Collected data entries:
____

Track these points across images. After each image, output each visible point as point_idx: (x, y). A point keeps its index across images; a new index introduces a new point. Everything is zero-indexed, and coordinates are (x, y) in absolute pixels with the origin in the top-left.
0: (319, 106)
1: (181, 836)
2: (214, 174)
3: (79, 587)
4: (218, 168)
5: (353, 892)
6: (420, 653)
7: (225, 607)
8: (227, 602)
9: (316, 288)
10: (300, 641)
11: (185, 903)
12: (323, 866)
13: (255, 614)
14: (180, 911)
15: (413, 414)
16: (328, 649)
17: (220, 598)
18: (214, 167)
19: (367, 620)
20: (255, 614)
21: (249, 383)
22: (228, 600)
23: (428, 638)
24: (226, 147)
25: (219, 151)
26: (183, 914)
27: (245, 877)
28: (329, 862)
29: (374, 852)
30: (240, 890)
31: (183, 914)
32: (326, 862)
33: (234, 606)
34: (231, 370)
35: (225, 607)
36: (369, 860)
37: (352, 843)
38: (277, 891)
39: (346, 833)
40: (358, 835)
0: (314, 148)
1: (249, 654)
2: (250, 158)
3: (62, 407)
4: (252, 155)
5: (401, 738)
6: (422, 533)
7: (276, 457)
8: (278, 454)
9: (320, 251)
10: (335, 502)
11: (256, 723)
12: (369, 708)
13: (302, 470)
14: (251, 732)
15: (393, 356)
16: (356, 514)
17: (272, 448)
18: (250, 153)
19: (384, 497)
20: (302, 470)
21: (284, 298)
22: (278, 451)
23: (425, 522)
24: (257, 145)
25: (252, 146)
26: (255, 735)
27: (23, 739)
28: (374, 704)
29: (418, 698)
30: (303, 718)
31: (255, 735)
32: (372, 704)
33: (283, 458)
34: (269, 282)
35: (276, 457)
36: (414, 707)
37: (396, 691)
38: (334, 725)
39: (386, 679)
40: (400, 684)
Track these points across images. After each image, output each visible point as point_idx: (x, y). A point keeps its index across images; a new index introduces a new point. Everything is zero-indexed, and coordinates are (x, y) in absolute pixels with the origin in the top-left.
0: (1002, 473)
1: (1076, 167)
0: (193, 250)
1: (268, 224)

____

▶ Task prompt
Put each line of the records above into a Markdown table with two columns, Row and Line. Number the rows in order and leave out any blank lines.

▶ Correct response
| Row | Line |
|---|---|
| 1 | Track these points across images. After each image, output each visible point as point_idx: (x, y). A point keeps its index across images; a new index introduces a new point. Everything is zero-indexed, and coordinates are (x, y) in absolute pixels with the origin in the top-left. |
| 2 | 0: (319, 106) |
| 3 | 1: (181, 836) |
| 4 | 2: (214, 174) |
| 5 | 3: (79, 587) |
| 6 | 4: (218, 168) |
| 7 | 5: (353, 892) |
| 8 | 6: (420, 653) |
| 9 | 7: (225, 607) |
| 10 | 8: (227, 602) |
| 11 | 9: (316, 288) |
| 12 | 10: (300, 641) |
| 13 | 11: (185, 903) |
| 14 | 12: (323, 866) |
| 15 | 13: (255, 614) |
| 16 | 14: (180, 911) |
| 17 | 15: (413, 414) |
| 18 | 16: (328, 649) |
| 19 | 17: (220, 598) |
| 20 | 18: (214, 167) |
| 21 | 19: (367, 620) |
| 22 | 20: (255, 614) |
| 23 | 21: (249, 383) |
| 24 | 22: (228, 600) |
| 25 | 23: (428, 638) |
| 26 | 24: (226, 147) |
| 27 | 25: (219, 151) |
| 28 | 26: (183, 914) |
| 29 | 27: (245, 877) |
| 30 | 28: (329, 862) |
| 31 | 29: (374, 852) |
| 32 | 30: (240, 890) |
| 33 | 31: (183, 914) |
| 34 | 32: (326, 862) |
| 35 | 33: (234, 606) |
| 36 | 34: (231, 370) |
| 37 | 35: (225, 607) |
| 38 | 36: (369, 860) |
| 39 | 37: (352, 843) |
| 40 | 38: (277, 891) |
| 41 | 39: (346, 833) |
| 42 | 40: (358, 835) |
| 43 | 0: (314, 148) |
| 44 | 1: (249, 654) |
| 45 | 2: (250, 158) |
| 46 | 3: (62, 407) |
| 47 | 4: (252, 155) |
| 48 | 5: (401, 738) |
| 49 | 6: (422, 533) |
| 50 | 7: (276, 457) |
| 51 | 8: (278, 454) |
| 52 | 9: (320, 251) |
| 53 | 10: (335, 502) |
| 54 | 11: (256, 723) |
| 55 | 12: (369, 708) |
| 56 | 13: (302, 470) |
| 57 | 14: (251, 732) |
| 58 | 15: (393, 356) |
| 59 | 16: (356, 514) |
| 60 | 17: (272, 448) |
| 61 | 18: (250, 153) |
| 62 | 19: (384, 497) |
| 63 | 20: (302, 470) |
| 64 | 21: (284, 298) |
| 65 | 22: (278, 451) |
| 66 | 23: (425, 522) |
| 67 | 24: (257, 145) |
| 68 | 25: (252, 146) |
| 69 | 26: (255, 735) |
| 70 | 27: (23, 739) |
| 71 | 28: (374, 704) |
| 72 | 29: (418, 698) |
| 73 | 30: (303, 718) |
| 74 | 31: (255, 735) |
| 75 | 32: (372, 704) |
| 76 | 33: (283, 458) |
| 77 | 34: (269, 282) |
| 78 | 35: (276, 457) |
| 79 | 36: (414, 707) |
| 80 | 37: (396, 691) |
| 81 | 38: (334, 725) |
| 82 | 39: (386, 679) |
| 83 | 40: (400, 684) |
| 84 | Track these points across images. After each image, output each visible point as point_idx: (x, y). A point keeps its index across images; a new index introduces a new point. Everything is zero-indexed, and coordinates are (x, y) in absolute pixels with the origin in the top-left. |
| 85 | 0: (1002, 473) |
| 86 | 1: (1076, 167) |
| 87 | 0: (193, 250) |
| 88 | 1: (268, 224) |